**WHAT IS BEING ASKED:** Where the line containing "none -> blue brick F6:I6 level 1" appears in the entries below, start there and print only that line and every line after it, exactly, through the end, excluding pictures.

(Extracted records)

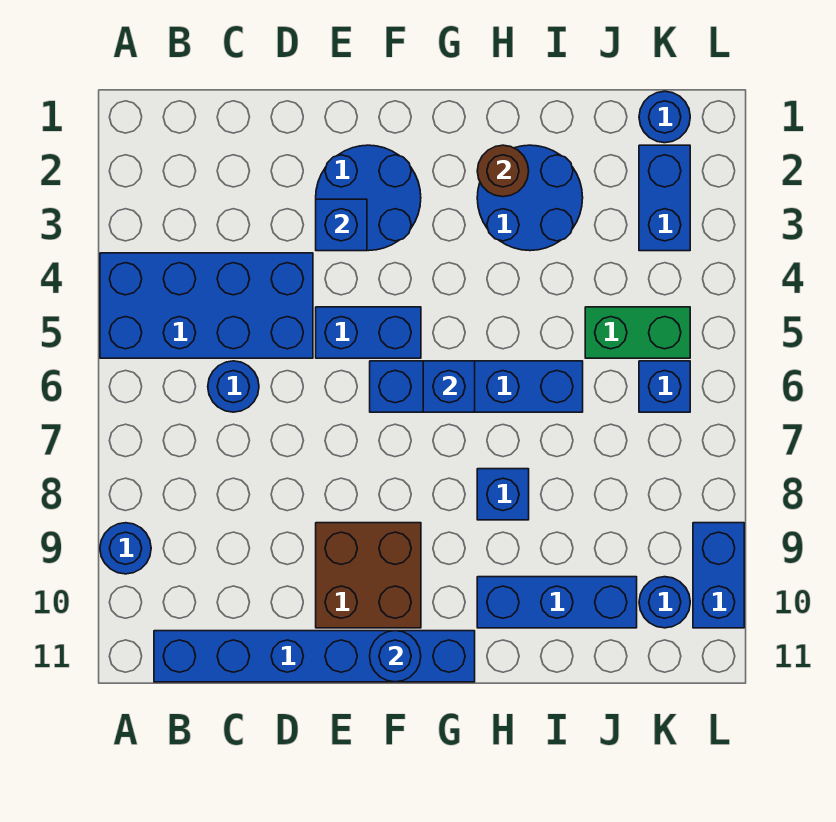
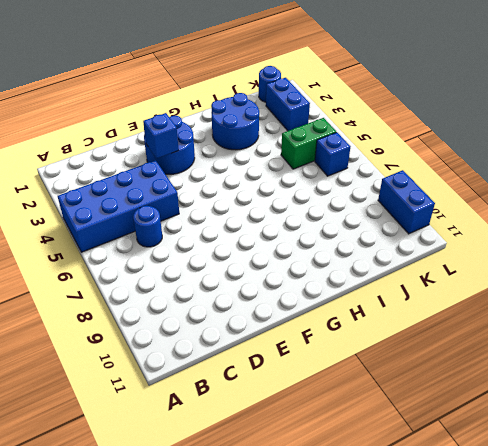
none -> blue round brick A9 level 1
none -> blue brick B11:G11 level 1
none -> blue brick E5:F5 level 1

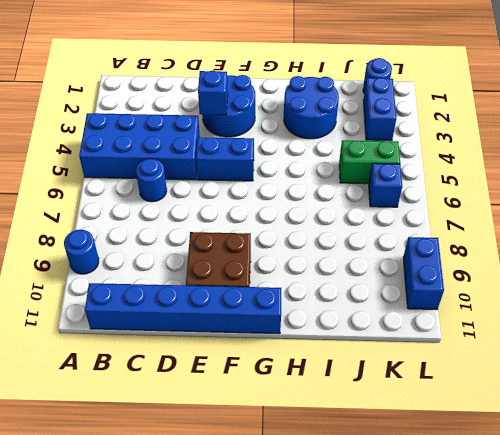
none -> blue brick F6:I6 level 1
none -> blue brick H8 level 1
none -> blue brick H10:J10 level 1

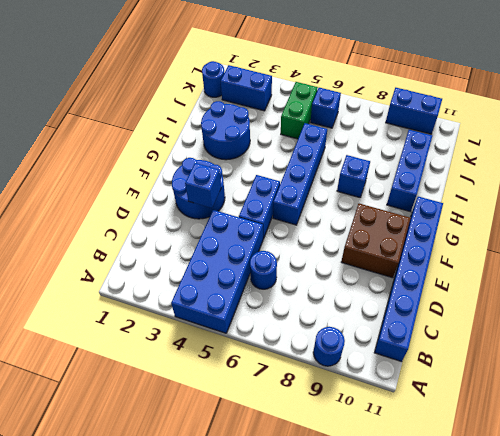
none -> blue round brick K10 level 1
none -> blue round brick F11 level 2
none -> blue brick G6 level 2

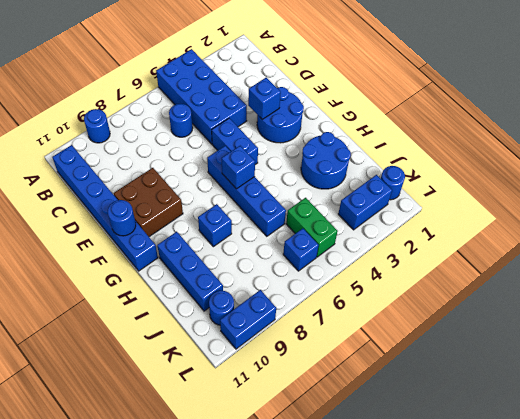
none -> brown round brick H2 level 2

**WRITTEN RESPONSE:**
none -> blue brick F6:I6 level 1
none -> blue brick H8 level 1
none -> blue brick H10:J10 level 1

none -> blue round brick K10 level 1
none -> blue round brick F11 level 2
none -> blue brick G6 level 2

none -> brown round brick H2 level 2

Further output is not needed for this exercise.